Task requirements
In the listing that follows, find the line with "red ring [360,280,407,302]", then copy exactly from it through the line with "green robot [478,410,508,466]", leaving out every picture.
Input START
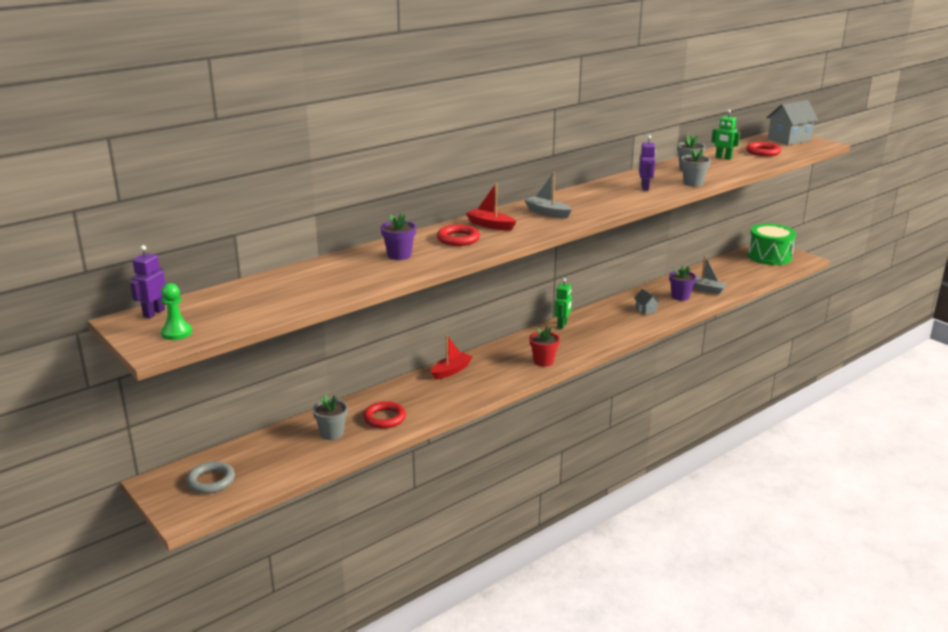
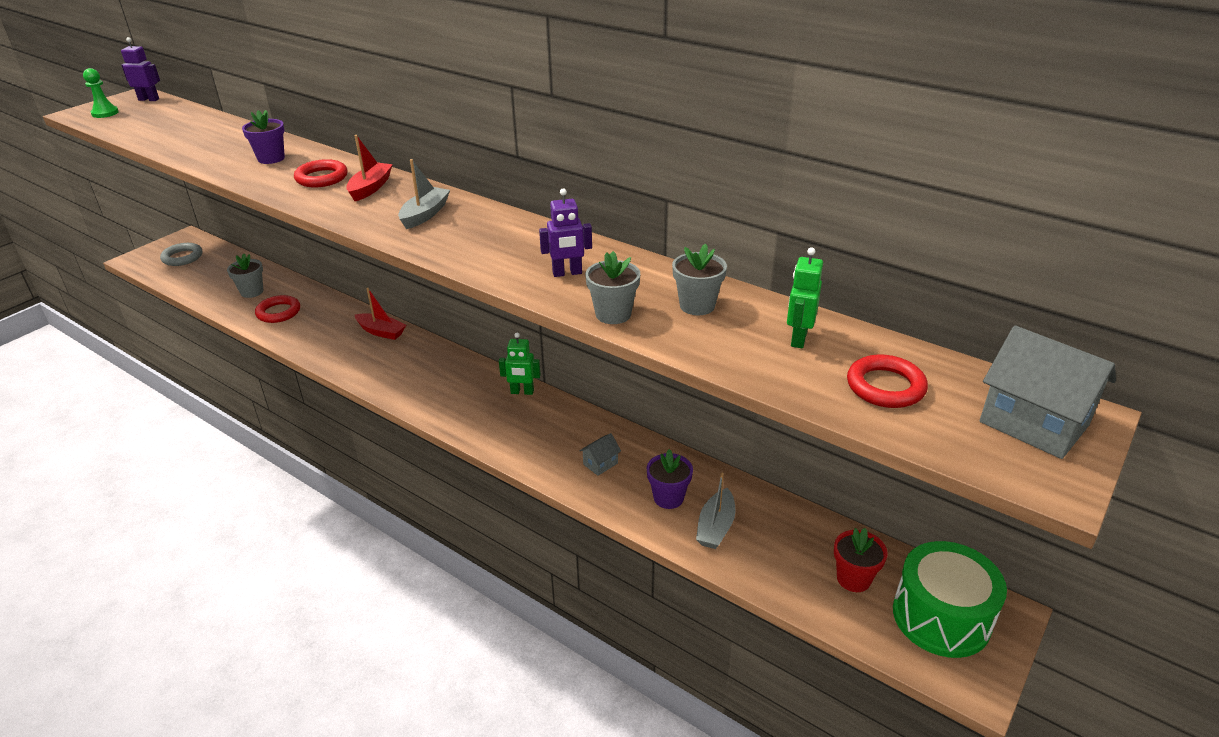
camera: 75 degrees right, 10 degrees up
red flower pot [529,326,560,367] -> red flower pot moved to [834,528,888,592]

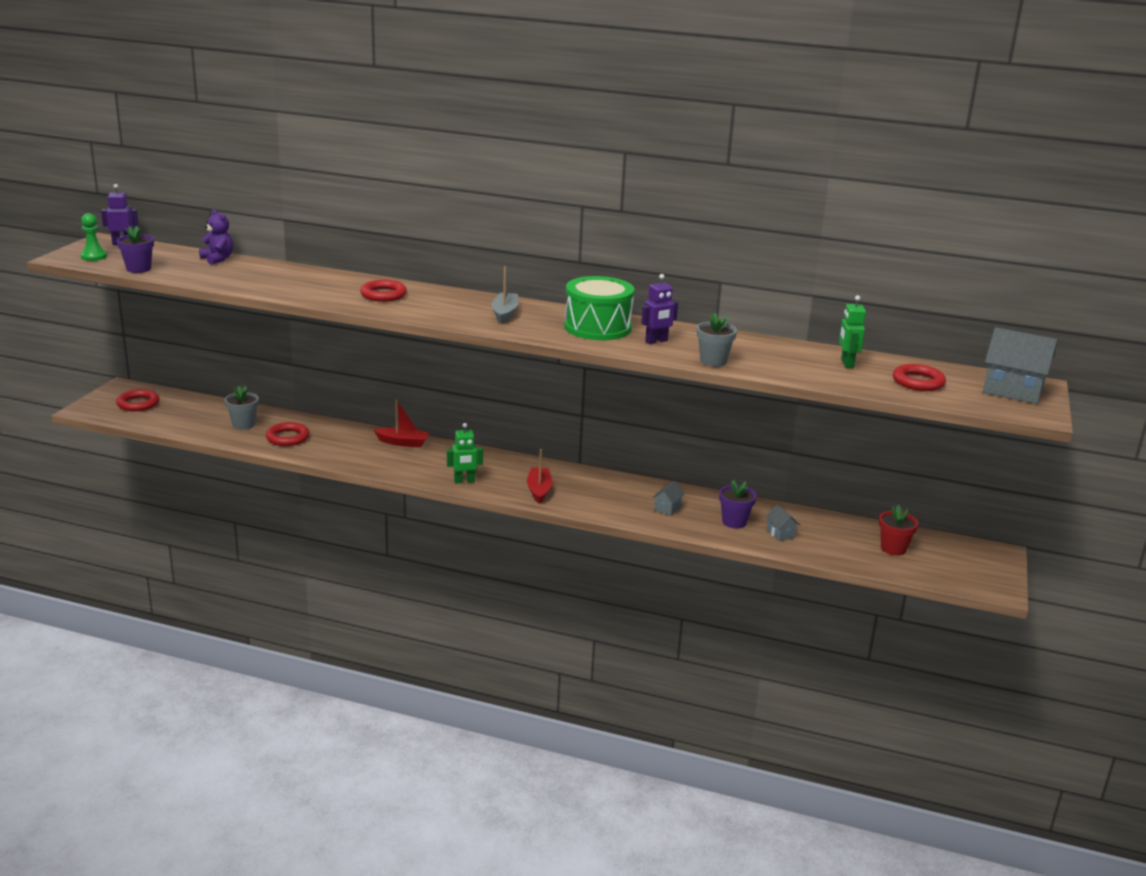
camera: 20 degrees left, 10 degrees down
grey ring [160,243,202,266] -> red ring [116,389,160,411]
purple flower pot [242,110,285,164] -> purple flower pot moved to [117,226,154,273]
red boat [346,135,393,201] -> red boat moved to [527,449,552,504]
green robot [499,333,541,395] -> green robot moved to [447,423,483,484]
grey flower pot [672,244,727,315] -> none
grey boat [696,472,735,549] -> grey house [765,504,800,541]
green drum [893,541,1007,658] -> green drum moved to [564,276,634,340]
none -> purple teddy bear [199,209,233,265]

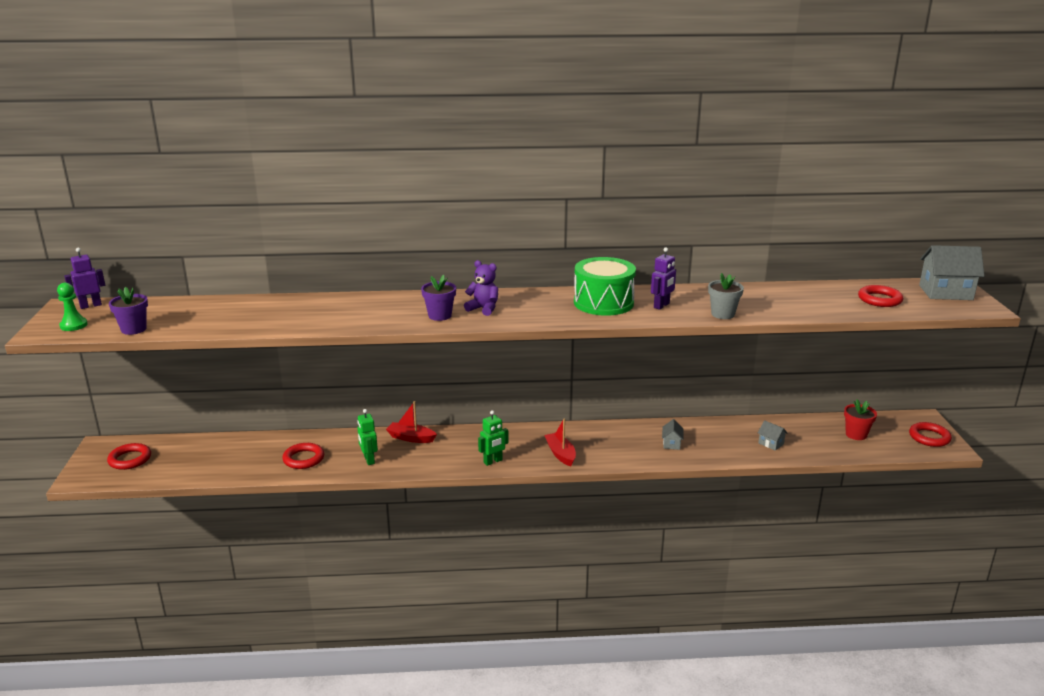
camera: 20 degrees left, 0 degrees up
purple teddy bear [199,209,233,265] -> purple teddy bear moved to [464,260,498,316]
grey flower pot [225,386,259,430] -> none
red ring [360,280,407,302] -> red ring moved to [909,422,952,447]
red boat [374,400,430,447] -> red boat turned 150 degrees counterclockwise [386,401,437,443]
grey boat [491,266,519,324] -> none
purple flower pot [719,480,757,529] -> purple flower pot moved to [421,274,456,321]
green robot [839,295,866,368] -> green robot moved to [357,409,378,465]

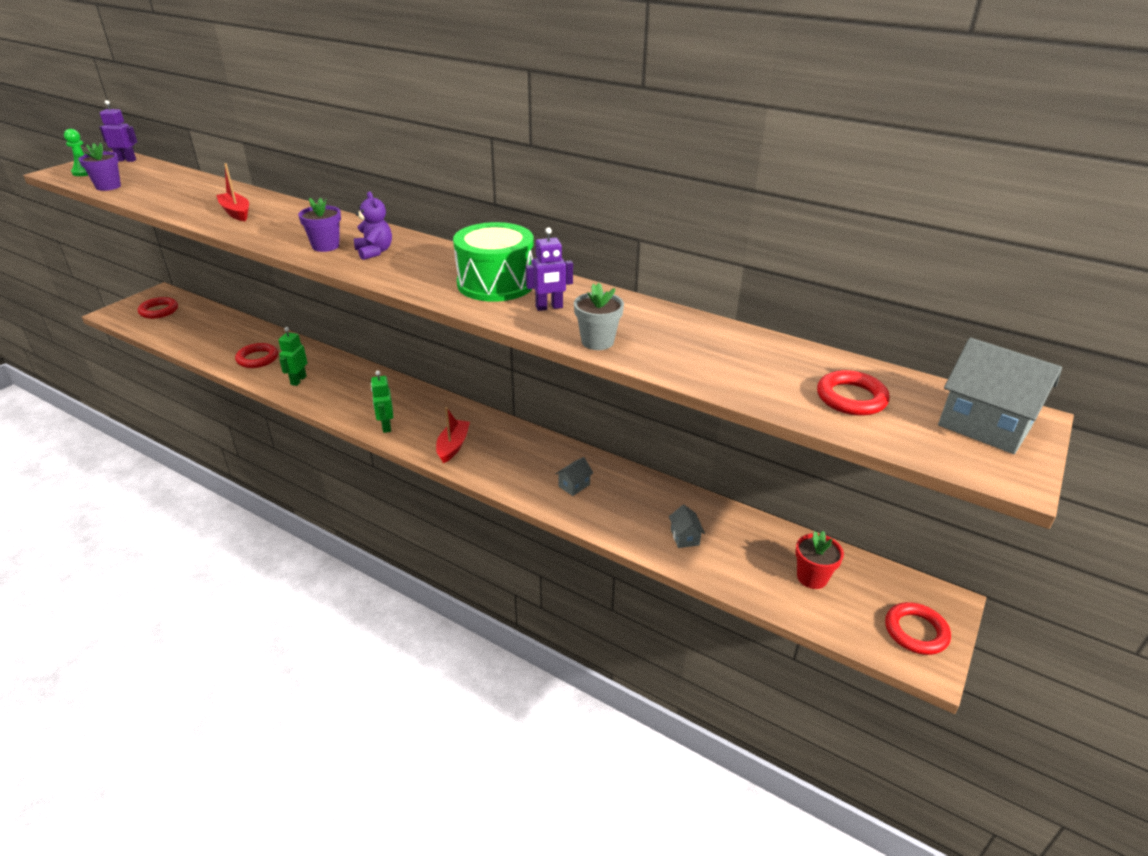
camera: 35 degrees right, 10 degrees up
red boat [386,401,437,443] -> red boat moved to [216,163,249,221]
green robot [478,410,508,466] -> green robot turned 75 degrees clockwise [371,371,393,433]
Input END
Input START
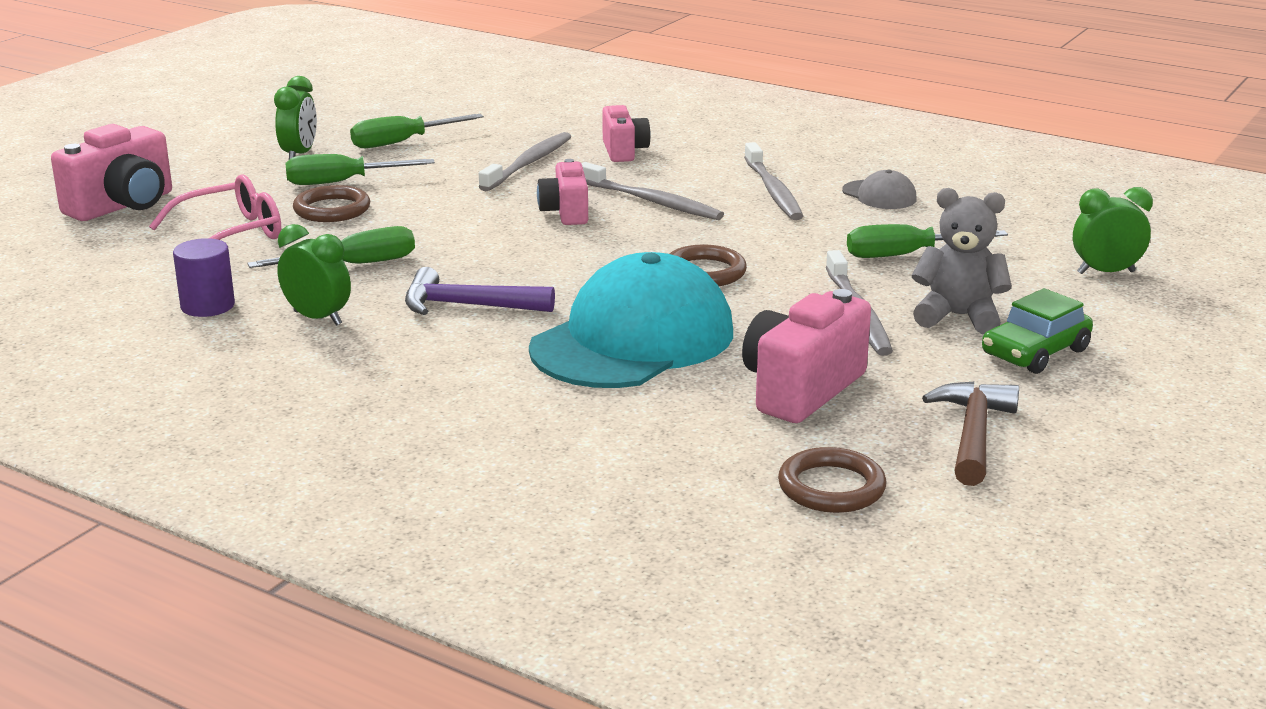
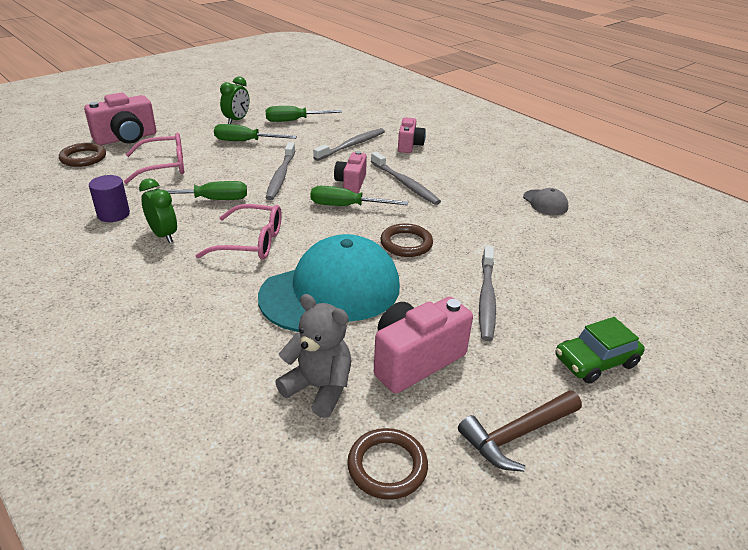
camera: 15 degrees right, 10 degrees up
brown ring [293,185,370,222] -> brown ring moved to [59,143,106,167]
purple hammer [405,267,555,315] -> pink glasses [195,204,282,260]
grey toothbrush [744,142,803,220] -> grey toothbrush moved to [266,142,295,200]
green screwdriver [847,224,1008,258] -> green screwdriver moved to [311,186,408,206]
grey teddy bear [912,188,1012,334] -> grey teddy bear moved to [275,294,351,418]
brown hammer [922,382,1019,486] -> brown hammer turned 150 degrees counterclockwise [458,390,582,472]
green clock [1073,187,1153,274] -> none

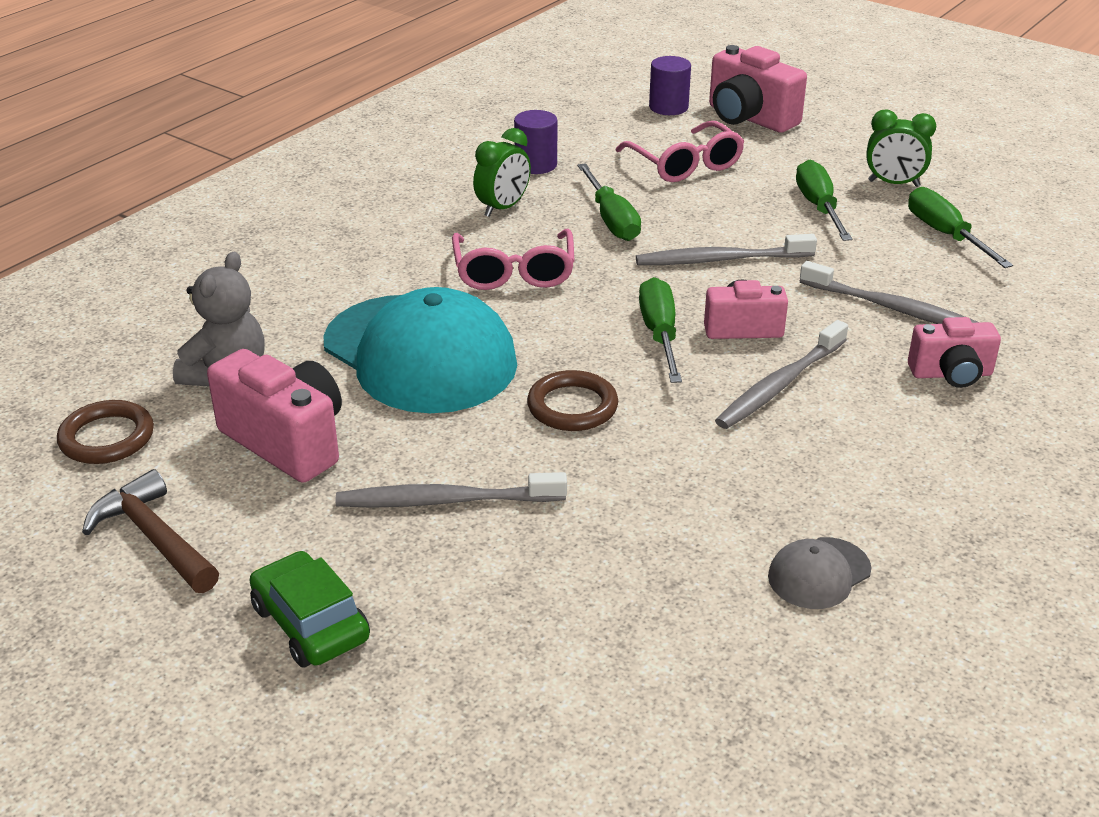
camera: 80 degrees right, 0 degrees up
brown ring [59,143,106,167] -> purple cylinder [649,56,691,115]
Input END
Exercise response
red ring [360,280,407,302] -> red ring moved to [909,422,952,447]
red boat [374,400,430,447] -> red boat turned 150 degrees counterclockwise [386,401,437,443]
grey boat [491,266,519,324] -> none
purple flower pot [719,480,757,529] -> purple flower pot moved to [421,274,456,321]
green robot [839,295,866,368] -> green robot moved to [357,409,378,465]

camera: 35 degrees right, 10 degrees up
red boat [386,401,437,443] -> red boat moved to [216,163,249,221]
green robot [478,410,508,466] -> green robot turned 75 degrees clockwise [371,371,393,433]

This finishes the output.